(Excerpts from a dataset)
━━━

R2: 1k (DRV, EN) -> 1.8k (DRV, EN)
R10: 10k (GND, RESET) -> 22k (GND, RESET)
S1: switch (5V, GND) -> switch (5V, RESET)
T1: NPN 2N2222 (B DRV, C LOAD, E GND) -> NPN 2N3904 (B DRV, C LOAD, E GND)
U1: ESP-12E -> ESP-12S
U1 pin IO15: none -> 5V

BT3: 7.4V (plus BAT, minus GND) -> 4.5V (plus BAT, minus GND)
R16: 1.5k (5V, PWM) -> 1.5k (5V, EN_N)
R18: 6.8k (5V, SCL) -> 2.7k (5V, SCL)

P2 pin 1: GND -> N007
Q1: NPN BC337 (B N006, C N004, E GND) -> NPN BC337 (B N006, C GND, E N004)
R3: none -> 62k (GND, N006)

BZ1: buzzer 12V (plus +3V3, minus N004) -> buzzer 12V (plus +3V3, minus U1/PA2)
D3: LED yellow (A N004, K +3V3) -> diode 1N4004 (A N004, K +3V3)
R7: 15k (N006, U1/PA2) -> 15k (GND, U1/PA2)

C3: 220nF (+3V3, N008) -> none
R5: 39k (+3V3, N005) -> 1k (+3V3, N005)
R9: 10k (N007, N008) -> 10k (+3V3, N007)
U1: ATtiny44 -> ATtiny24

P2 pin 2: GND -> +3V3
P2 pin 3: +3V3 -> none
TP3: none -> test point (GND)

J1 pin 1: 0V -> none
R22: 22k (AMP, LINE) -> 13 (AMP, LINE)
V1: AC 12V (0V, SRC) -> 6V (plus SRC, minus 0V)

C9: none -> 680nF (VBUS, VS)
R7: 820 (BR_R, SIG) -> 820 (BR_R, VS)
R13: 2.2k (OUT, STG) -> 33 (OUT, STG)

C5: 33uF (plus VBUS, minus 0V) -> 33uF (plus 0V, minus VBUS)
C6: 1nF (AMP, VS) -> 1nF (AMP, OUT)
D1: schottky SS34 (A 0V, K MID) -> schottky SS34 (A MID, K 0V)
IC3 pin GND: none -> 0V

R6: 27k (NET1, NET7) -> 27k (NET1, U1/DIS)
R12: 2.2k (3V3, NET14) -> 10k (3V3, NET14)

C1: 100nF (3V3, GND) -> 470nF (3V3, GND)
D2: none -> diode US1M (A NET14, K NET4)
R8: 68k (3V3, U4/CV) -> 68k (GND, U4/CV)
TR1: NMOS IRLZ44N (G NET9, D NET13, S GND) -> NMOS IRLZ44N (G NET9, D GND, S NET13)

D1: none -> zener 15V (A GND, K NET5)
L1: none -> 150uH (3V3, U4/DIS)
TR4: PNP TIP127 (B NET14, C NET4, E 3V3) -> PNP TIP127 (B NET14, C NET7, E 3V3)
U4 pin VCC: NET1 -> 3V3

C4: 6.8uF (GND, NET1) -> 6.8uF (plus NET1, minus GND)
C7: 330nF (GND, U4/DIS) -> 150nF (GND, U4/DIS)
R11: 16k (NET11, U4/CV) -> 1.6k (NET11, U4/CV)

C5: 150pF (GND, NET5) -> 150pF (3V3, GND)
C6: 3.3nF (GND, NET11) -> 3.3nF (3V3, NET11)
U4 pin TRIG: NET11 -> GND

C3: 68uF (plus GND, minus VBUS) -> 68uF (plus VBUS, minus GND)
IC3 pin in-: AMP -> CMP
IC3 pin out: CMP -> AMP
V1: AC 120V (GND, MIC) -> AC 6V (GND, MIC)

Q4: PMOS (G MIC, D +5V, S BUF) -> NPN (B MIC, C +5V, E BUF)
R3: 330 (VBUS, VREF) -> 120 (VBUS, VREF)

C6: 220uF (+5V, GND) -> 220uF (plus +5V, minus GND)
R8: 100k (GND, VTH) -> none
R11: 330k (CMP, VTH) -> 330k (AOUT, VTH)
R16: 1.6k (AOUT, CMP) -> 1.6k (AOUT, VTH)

━━━

- Task goal -
What is needed is an exact, complete copy of the entries above.

- Completed exercise -
R2: 1k (DRV, EN) -> 1.8k (DRV, EN)
R10: 10k (GND, RESET) -> 22k (GND, RESET)
S1: switch (5V, GND) -> switch (5V, RESET)
T1: NPN 2N2222 (B DRV, C LOAD, E GND) -> NPN 2N3904 (B DRV, C LOAD, E GND)
U1: ESP-12E -> ESP-12S
U1 pin IO15: none -> 5V

BT3: 7.4V (plus BAT, minus GND) -> 4.5V (plus BAT, minus GND)
R16: 1.5k (5V, PWM) -> 1.5k (5V, EN_N)
R18: 6.8k (5V, SCL) -> 2.7k (5V, SCL)

P2 pin 1: GND -> N007
Q1: NPN BC337 (B N006, C N004, E GND) -> NPN BC337 (B N006, C GND, E N004)
R3: none -> 62k (GND, N006)

BZ1: buzzer 12V (plus +3V3, minus N004) -> buzzer 12V (plus +3V3, minus U1/PA2)
D3: LED yellow (A N004, K +3V3) -> diode 1N4004 (A N004, K +3V3)
R7: 15k (N006, U1/PA2) -> 15k (GND, U1/PA2)

C3: 220nF (+3V3, N008) -> none
R5: 39k (+3V3, N005) -> 1k (+3V3, N005)
R9: 10k (N007, N008) -> 10k (+3V3, N007)
U1: ATtiny44 -> ATtiny24

P2 pin 2: GND -> +3V3
P2 pin 3: +3V3 -> none
TP3: none -> test point (GND)

J1 pin 1: 0V -> none
R22: 22k (AMP, LINE) -> 13 (AMP, LINE)
V1: AC 12V (0V, SRC) -> 6V (plus SRC, minus 0V)

C9: none -> 680nF (VBUS, VS)
R7: 820 (BR_R, SIG) -> 820 (BR_R, VS)
R13: 2.2k (OUT, STG) -> 33 (OUT, STG)

C5: 33uF (plus VBUS, minus 0V) -> 33uF (plus 0V, minus VBUS)
C6: 1nF (AMP, VS) -> 1nF (AMP, OUT)
D1: schottky SS34 (A 0V, K MID) -> schottky SS34 (A MID, K 0V)
IC3 pin GND: none -> 0V

R6: 27k (NET1, NET7) -> 27k (NET1, U1/DIS)
R12: 2.2k (3V3, NET14) -> 10k (3V3, NET14)

C1: 100nF (3V3, GND) -> 470nF (3V3, GND)
D2: none -> diode US1M (A NET14, K NET4)
R8: 68k (3V3, U4/CV) -> 68k (GND, U4/CV)
TR1: NMOS IRLZ44N (G NET9, D NET13, S GND) -> NMOS IRLZ44N (G NET9, D GND, S NET13)

D1: none -> zener 15V (A GND, K NET5)
L1: none -> 150uH (3V3, U4/DIS)
TR4: PNP TIP127 (B NET14, C NET4, E 3V3) -> PNP TIP127 (B NET14, C NET7, E 3V3)
U4 pin VCC: NET1 -> 3V3

C4: 6.8uF (GND, NET1) -> 6.8uF (plus NET1, minus GND)
C7: 330nF (GND, U4/DIS) -> 150nF (GND, U4/DIS)
R11: 16k (NET11, U4/CV) -> 1.6k (NET11, U4/CV)

C5: 150pF (GND, NET5) -> 150pF (3V3, GND)
C6: 3.3nF (GND, NET11) -> 3.3nF (3V3, NET11)
U4 pin TRIG: NET11 -> GND

C3: 68uF (plus GND, minus VBUS) -> 68uF (plus VBUS, minus GND)
IC3 pin in-: AMP -> CMP
IC3 pin out: CMP -> AMP
V1: AC 120V (GND, MIC) -> AC 6V (GND, MIC)

Q4: PMOS (G MIC, D +5V, S BUF) -> NPN (B MIC, C +5V, E BUF)
R3: 330 (VBUS, VREF) -> 120 (VBUS, VREF)

C6: 220uF (+5V, GND) -> 220uF (plus +5V, minus GND)
R8: 100k (GND, VTH) -> none
R11: 330k (CMP, VTH) -> 330k (AOUT, VTH)
R16: 1.6k (AOUT, CMP) -> 1.6k (AOUT, VTH)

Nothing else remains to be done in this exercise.